-- Supplied data follows --

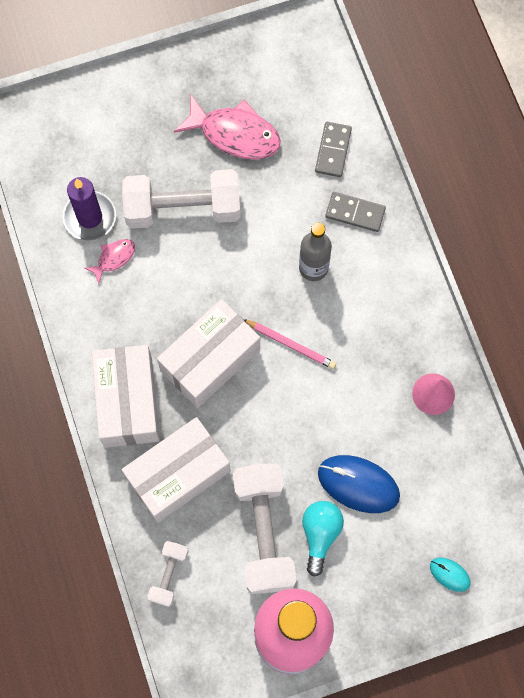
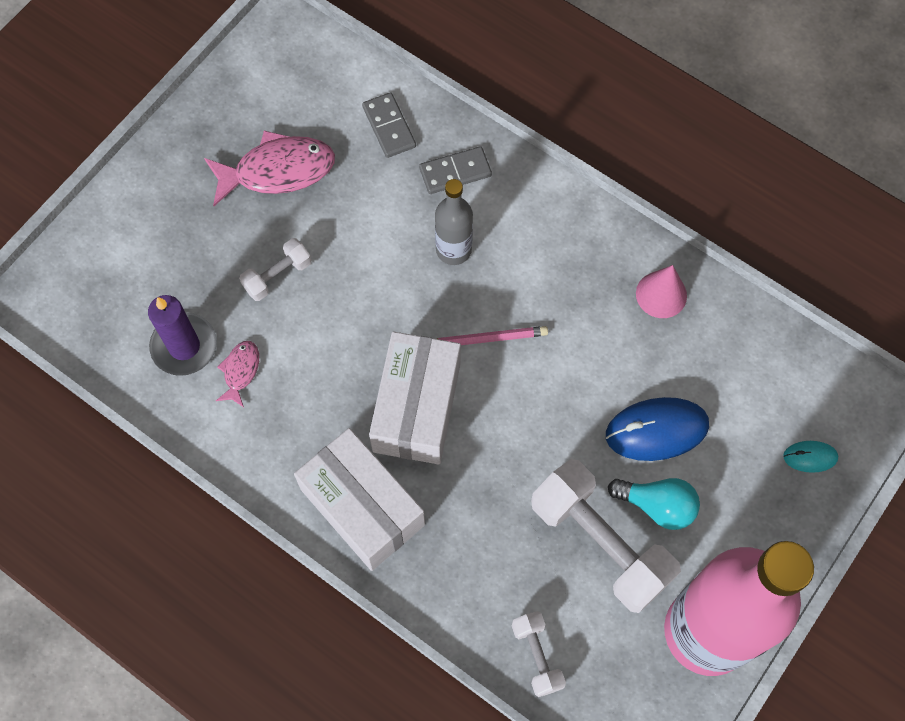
camera: 35 degrees left, 5 degrees down
(178, 474) = (469, 545): white box -> none
(183, 208) = (277, 276): white dumbbell -> white dumbbell, size x0.50
(320, 534) = (657, 505): turquoise light bulb -> turquoise light bulb turned 135 degrees clockwise

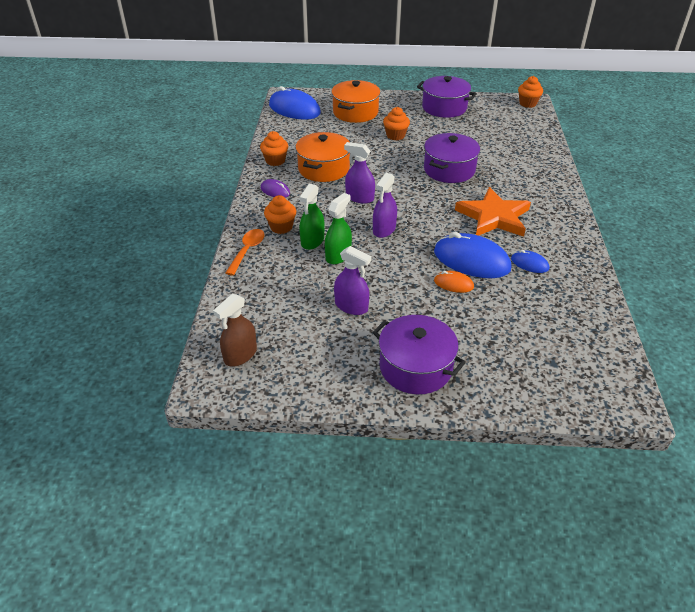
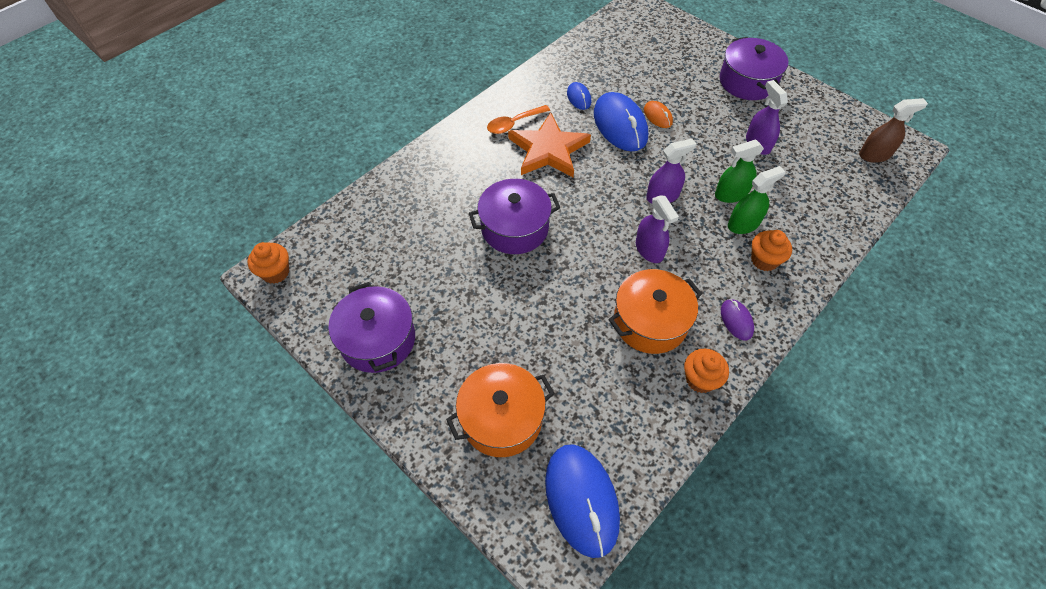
camera: 140 degrees left, 15 degrees up
(247, 250) = (818, 251): orange spoon -> orange spoon (514, 124)
(395, 136) = (505, 325): orange cupcake -> none

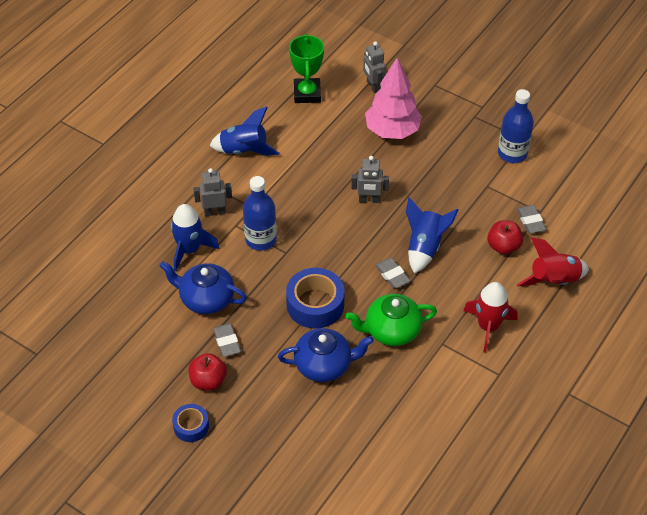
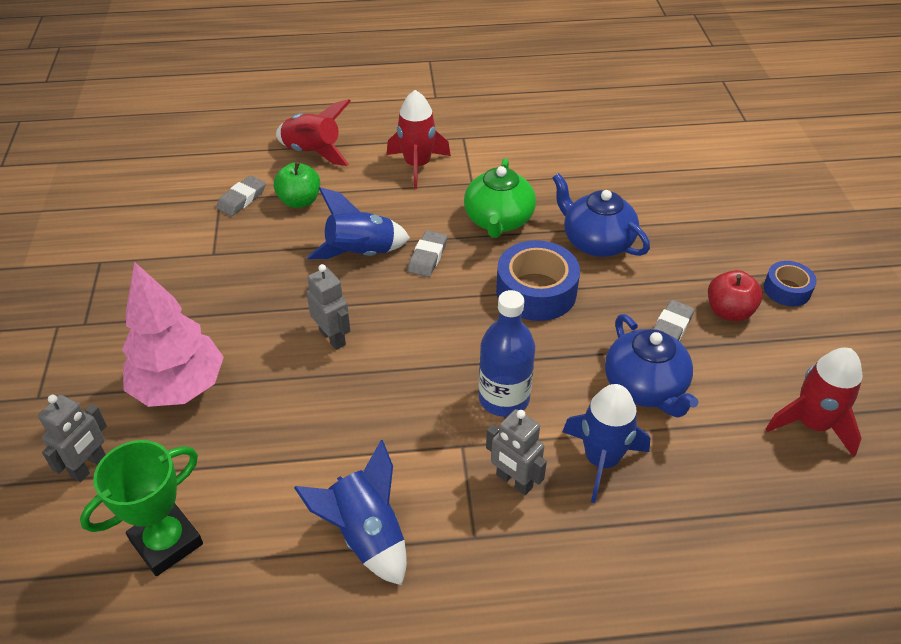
camera: 130 degrees left, 5 degrees down
(113, 347) = (812, 424): none -> red rocket
(391, 330) = (498, 220): green teapot -> green teapot turned 60 degrees clockwise
(503, 246) = (299, 201): red apple -> green apple
(512, 153) = (136, 259): blue bottle -> none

-- Supplied data concluded --

| About this exercise |
The expected answer is an exact copy of the lines from the one containing "(395, 136) = (505, 325): orange" through the last line of the entries above, both included, without pictures.

| Exercise solution |
(395, 136) = (505, 325): orange cupcake -> none

camera: 130 degrees left, 5 degrees down
(113, 347) = (812, 424): none -> red rocket
(391, 330) = (498, 220): green teapot -> green teapot turned 60 degrees clockwise
(503, 246) = (299, 201): red apple -> green apple
(512, 153) = (136, 259): blue bottle -> none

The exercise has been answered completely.